### What you should do
Provide the count of lines below where "turned" occurs, with no other output.

Synthetic geometry scene data:
══════════════════════════════
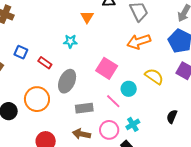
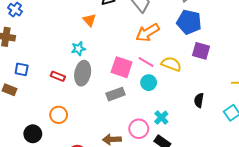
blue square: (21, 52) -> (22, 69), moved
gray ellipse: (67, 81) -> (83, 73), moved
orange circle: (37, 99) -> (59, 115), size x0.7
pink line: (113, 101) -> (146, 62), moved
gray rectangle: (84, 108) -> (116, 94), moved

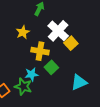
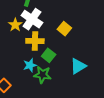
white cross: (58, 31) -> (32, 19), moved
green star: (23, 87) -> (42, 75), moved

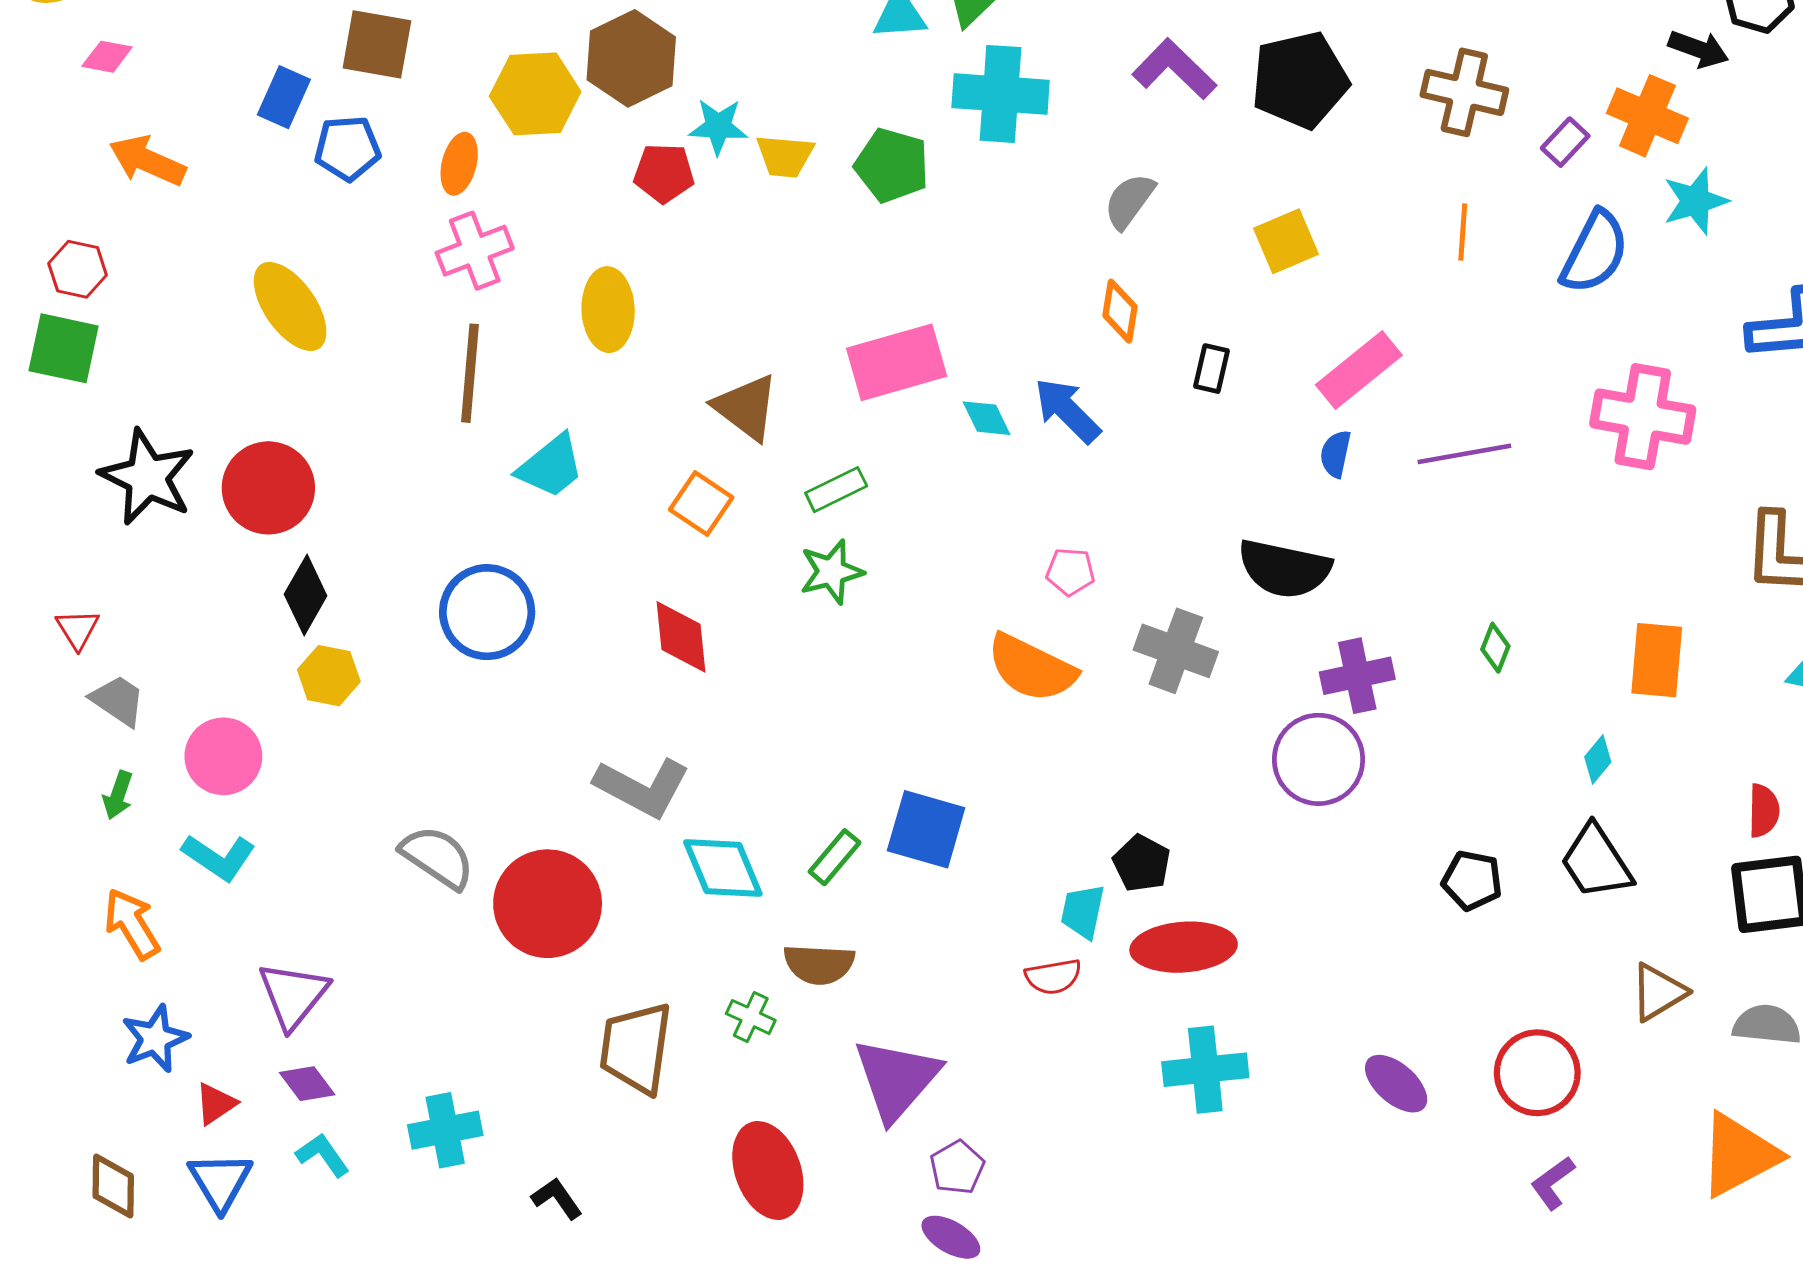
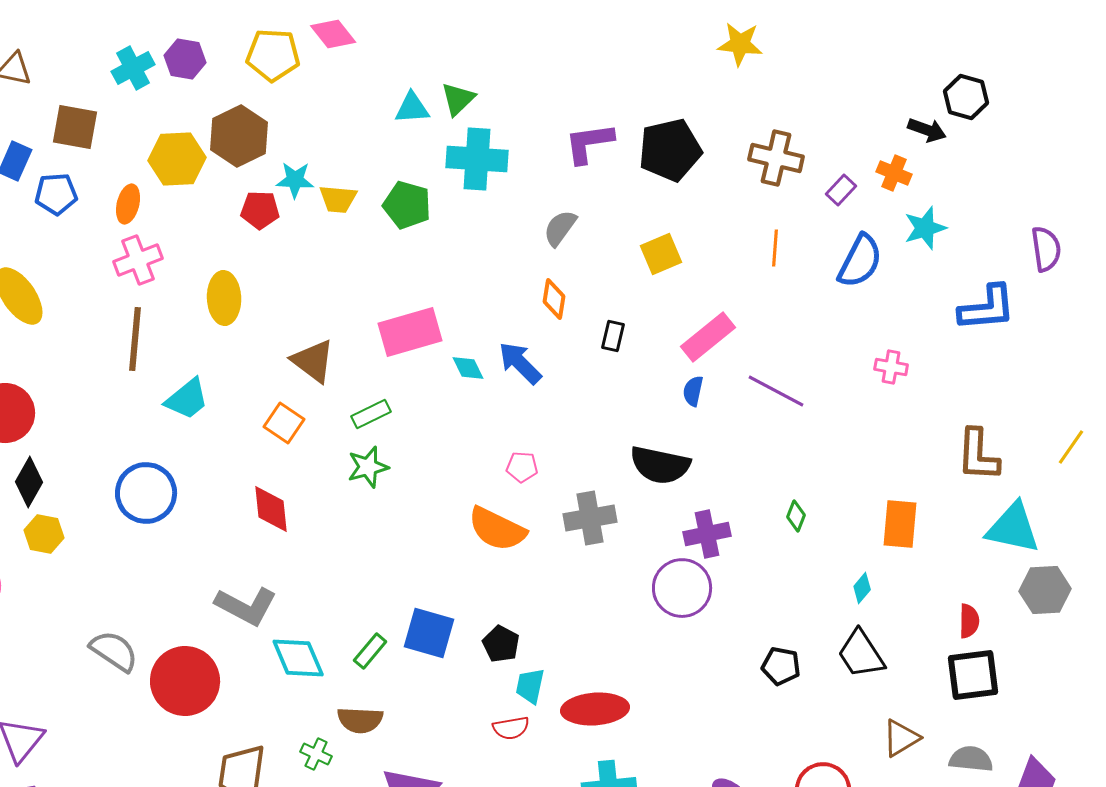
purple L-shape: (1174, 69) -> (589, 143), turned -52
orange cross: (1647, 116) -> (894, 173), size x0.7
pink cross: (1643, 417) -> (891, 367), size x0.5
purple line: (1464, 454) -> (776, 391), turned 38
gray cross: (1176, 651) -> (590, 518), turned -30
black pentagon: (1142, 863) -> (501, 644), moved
══════════════════════════════
### Written answer
3